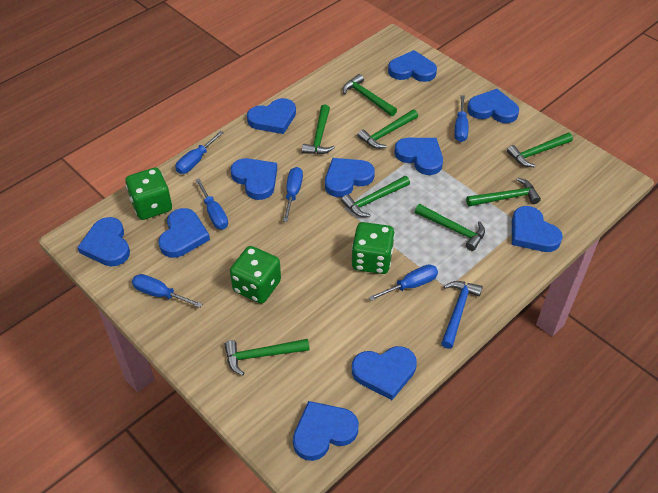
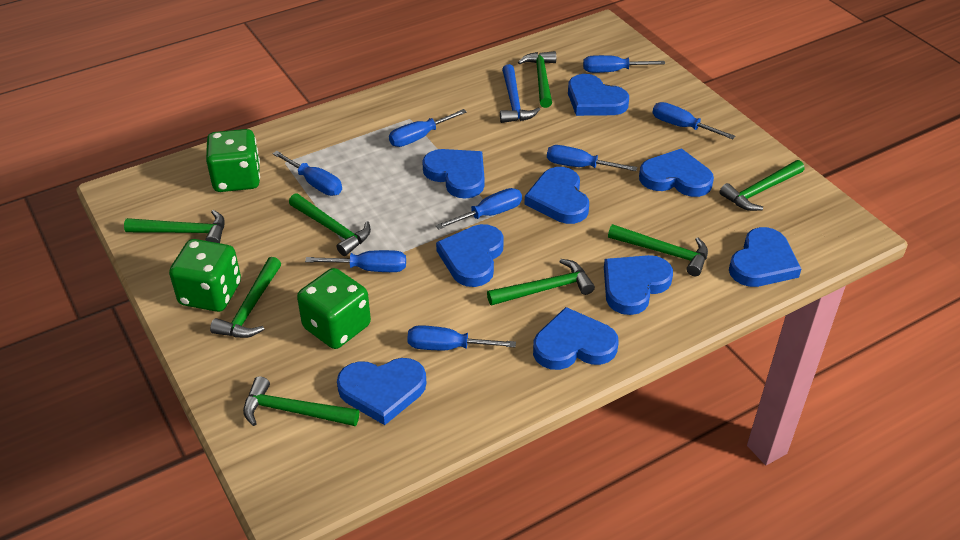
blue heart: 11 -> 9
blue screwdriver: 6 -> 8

*-*-*

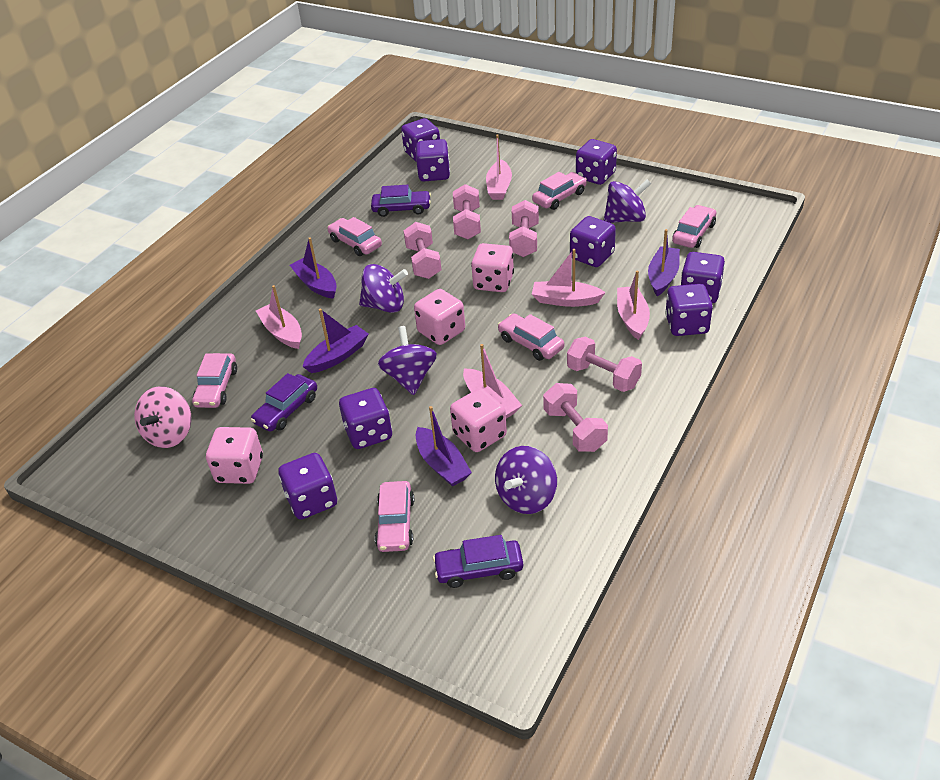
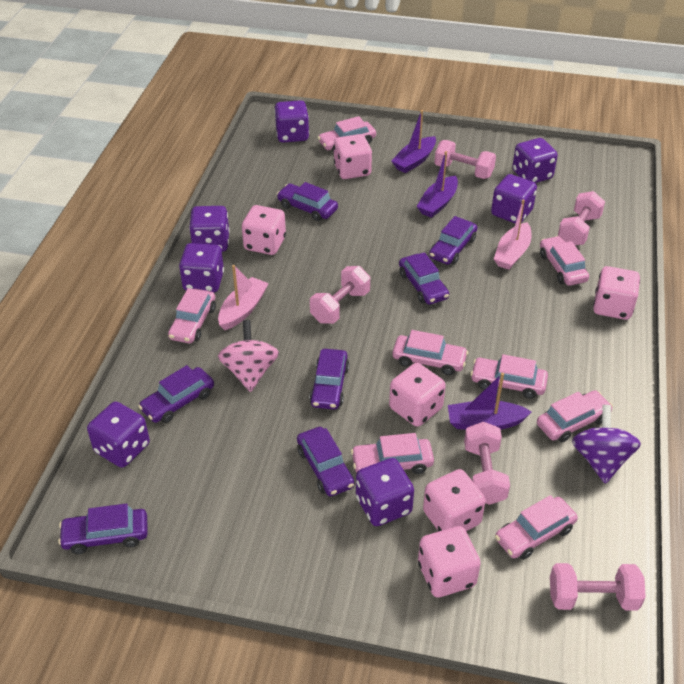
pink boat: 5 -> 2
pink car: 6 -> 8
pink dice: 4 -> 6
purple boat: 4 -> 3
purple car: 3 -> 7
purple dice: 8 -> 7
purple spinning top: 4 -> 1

*-*-*

● **Exercise description**
Could you restate, word for word, the lines above from the one with "purple car: 3 -> 7" to the one with "purple spinning top: 4 -> 1", both included?

● **Expected answer**
purple car: 3 -> 7
purple dice: 8 -> 7
purple spinning top: 4 -> 1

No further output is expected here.